* Brief *
Using the listing below, report all lines holding the word "green".

* Data provided *

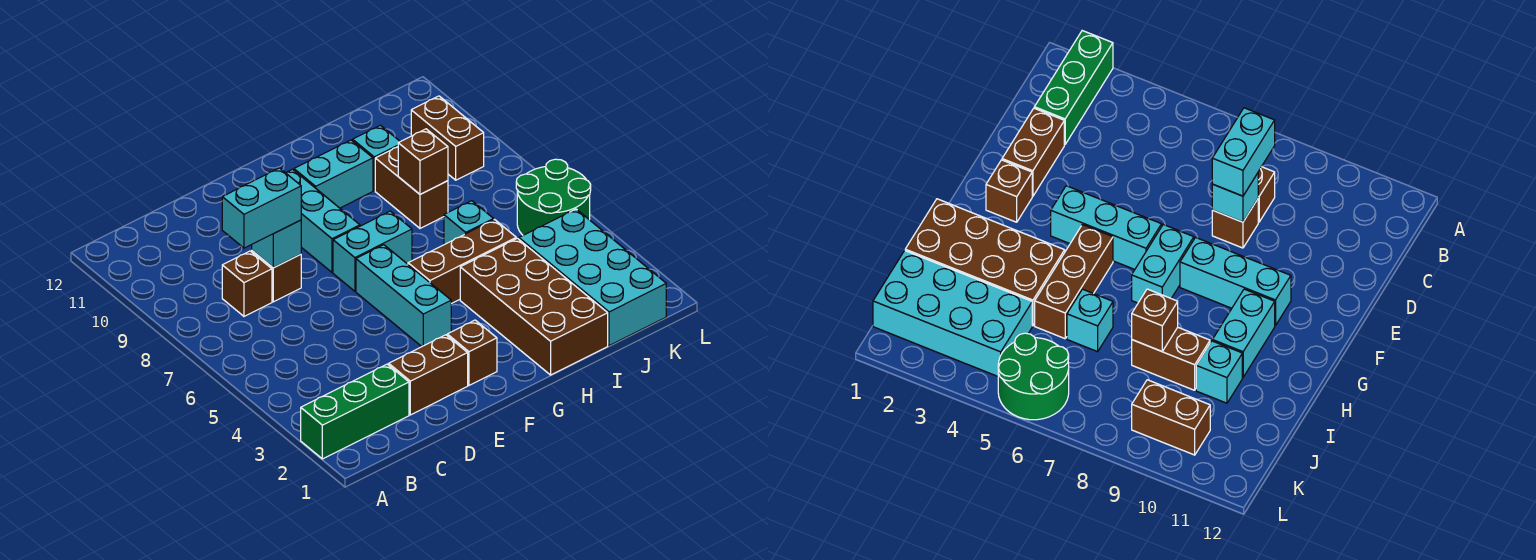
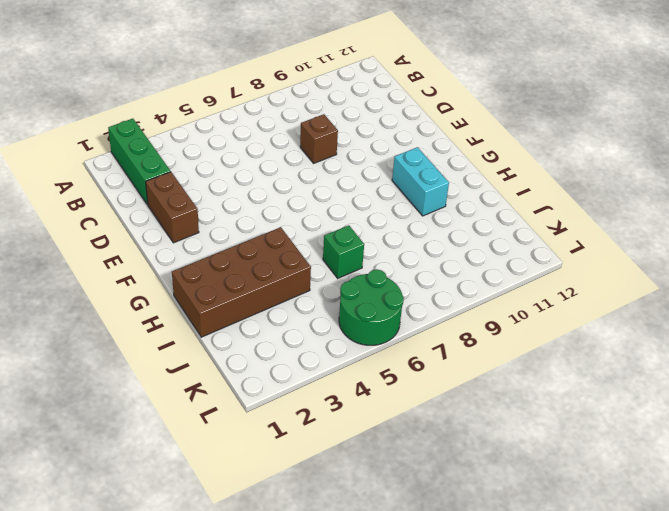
green brick I6 level 1 -> cyan brick I6 level 1
none -> brown brick C8 level 1
none -> brown brick F2 level 1
none -> cyan brick F4:F6 level 1

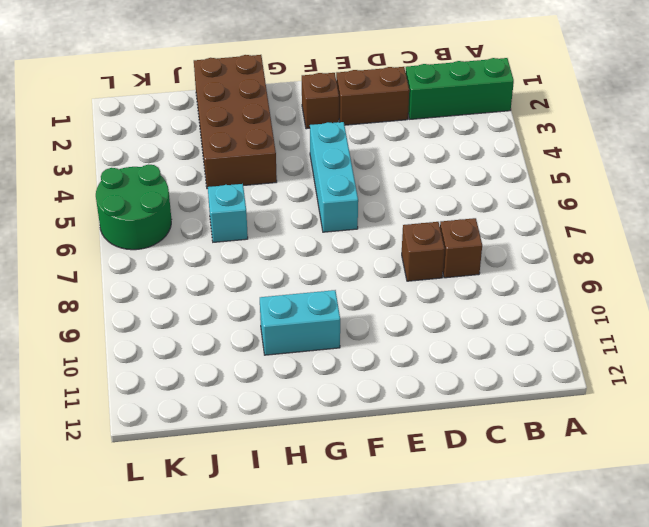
none -> cyan brick F7:G7 level 1
none -> cyan brick F8:F10 level 1
none -> brown brick G5:I5 level 1

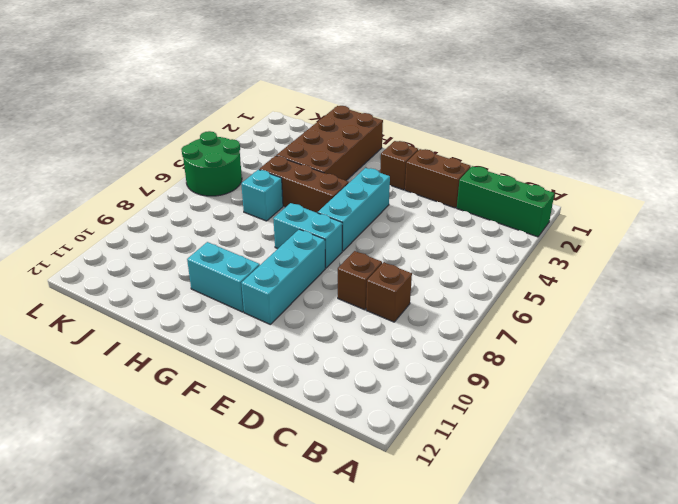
none -> brown brick I8:I9 level 1
none -> cyan brick I10 level 1
none -> cyan brick J1:K4 level 1

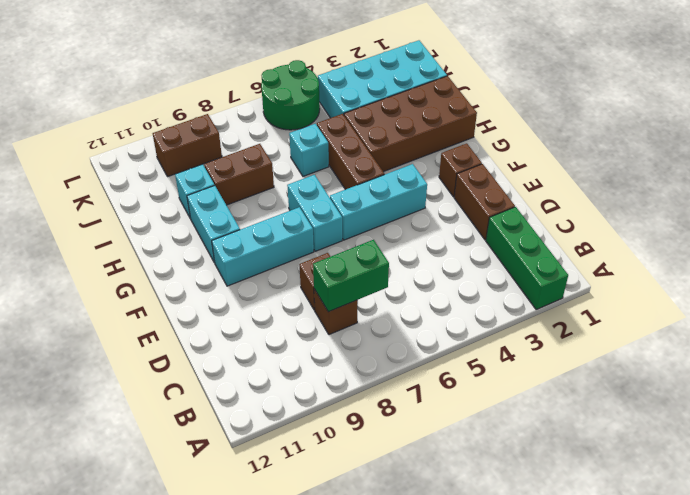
green brick C7:C8 level 2 -> none
none -> cyan brick D8 level 2
none -> brown brick I8 level 2
none -> cyan brick C8:D8 level 3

* Response *
green brick I6 level 1 -> cyan brick I6 level 1
green brick C7:C8 level 2 -> none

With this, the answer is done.